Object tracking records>

################

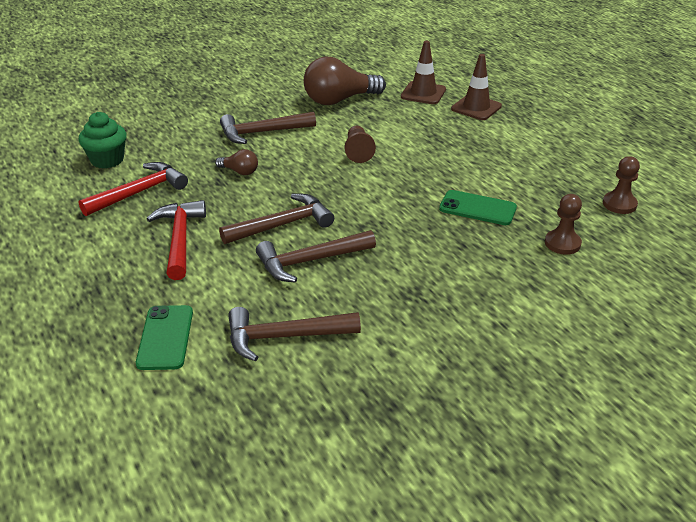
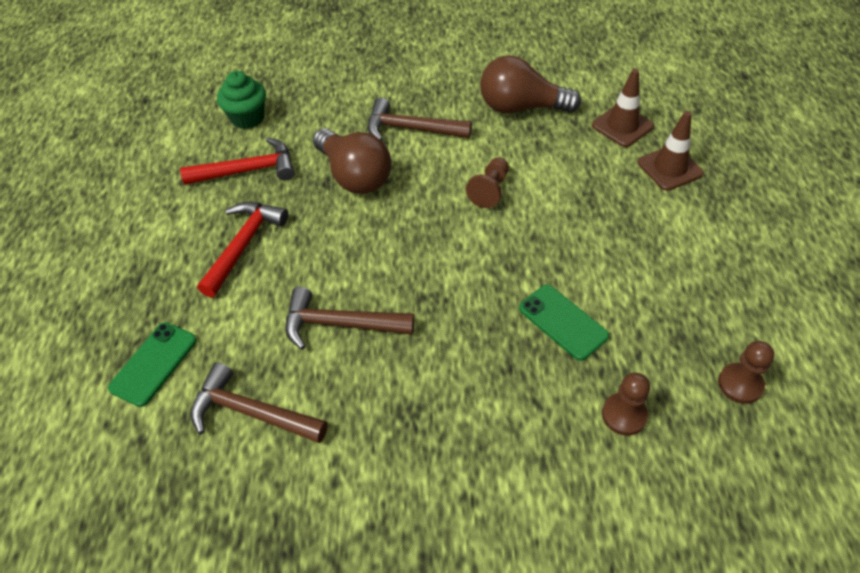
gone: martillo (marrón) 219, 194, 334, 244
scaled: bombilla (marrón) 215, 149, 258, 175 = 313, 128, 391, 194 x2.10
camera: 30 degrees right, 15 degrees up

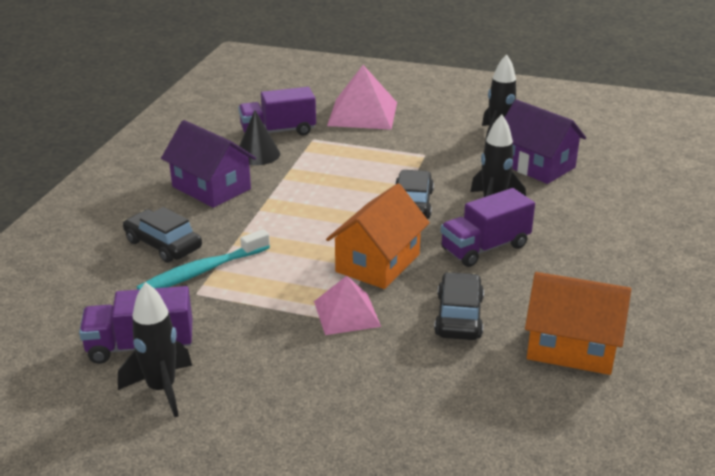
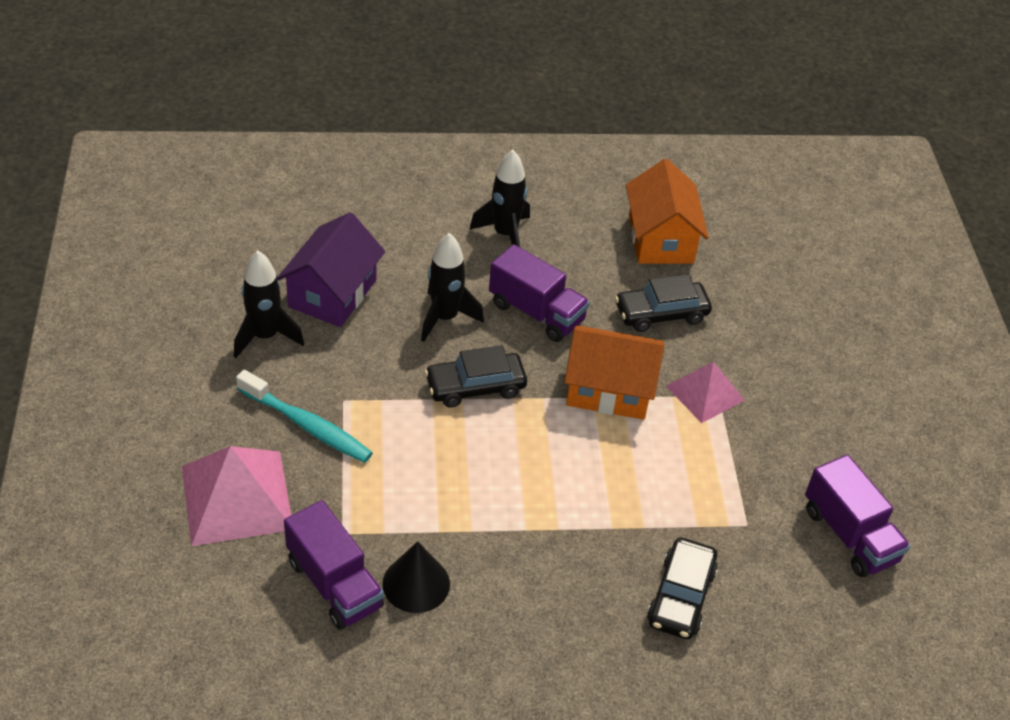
gone: casa (morado) 161, 120, 256, 208
shifted: cepillo de dientes (turquesa) 137, 229, 270, 290 to 236, 370, 373, 463; cohete (negro) 118, 282, 192, 417 to 469, 150, 530, 247
camera: 115 degrees left, 15 degrees up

################

YOUR GOAL>
An exact copy is needed of the closing lines of the entries above, counting from the one that contains "shifted: cepillo de" and including it and the last.

TASK ANSWER>
shifted: cepillo de dientes (turquesa) 137, 229, 270, 290 to 236, 370, 373, 463; cohete (negro) 118, 282, 192, 417 to 469, 150, 530, 247
camera: 115 degrees left, 15 degrees up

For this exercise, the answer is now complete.